DESCRIPTION OF THE TASK
When scanning the data, count every line with "fish" in it, and report only the resulting number.

SUPPLIED DATA
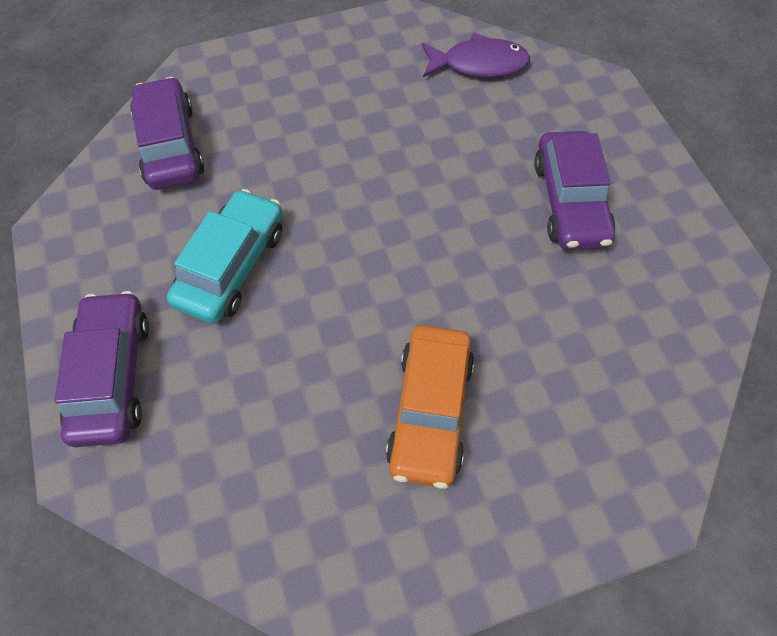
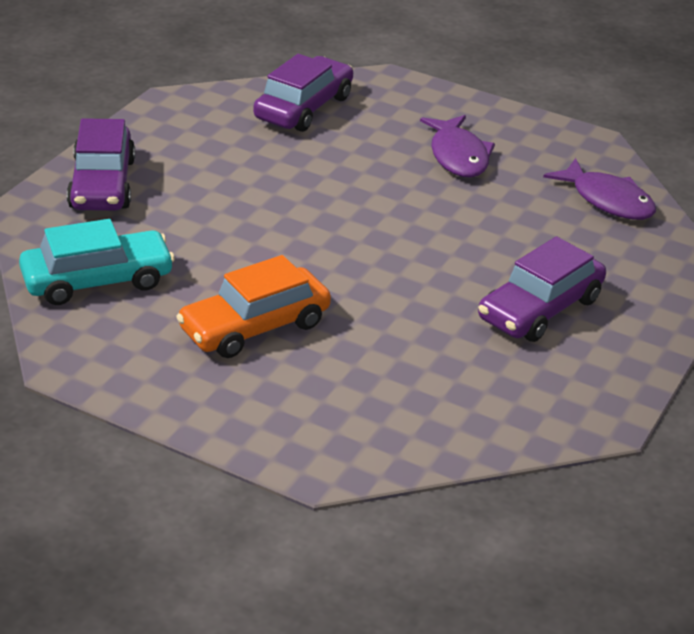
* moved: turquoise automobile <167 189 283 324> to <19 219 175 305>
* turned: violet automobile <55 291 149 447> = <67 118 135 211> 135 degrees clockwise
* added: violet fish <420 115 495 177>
---
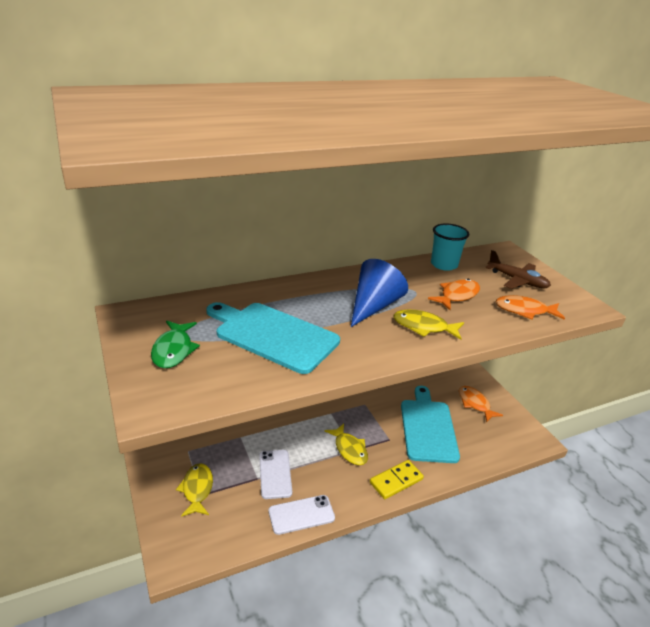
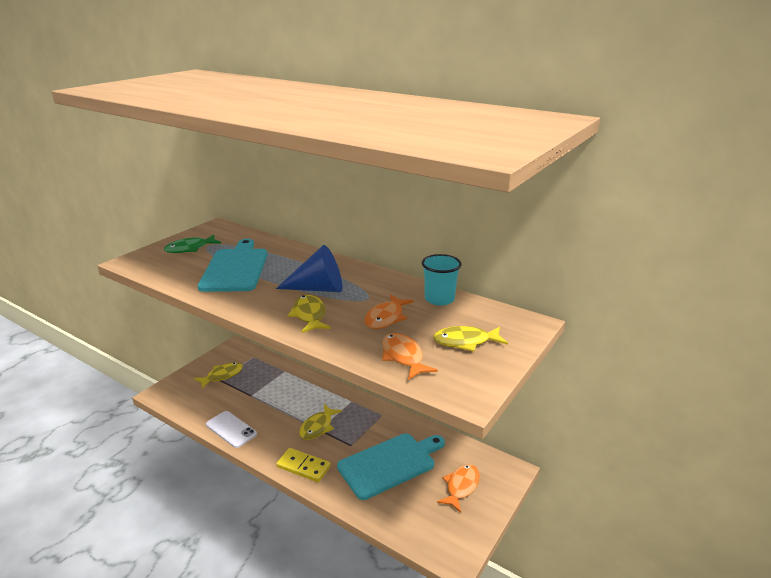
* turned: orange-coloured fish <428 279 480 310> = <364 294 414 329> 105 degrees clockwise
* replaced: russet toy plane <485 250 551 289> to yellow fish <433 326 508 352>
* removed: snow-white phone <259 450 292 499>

ANSWER TO THIS TASK
3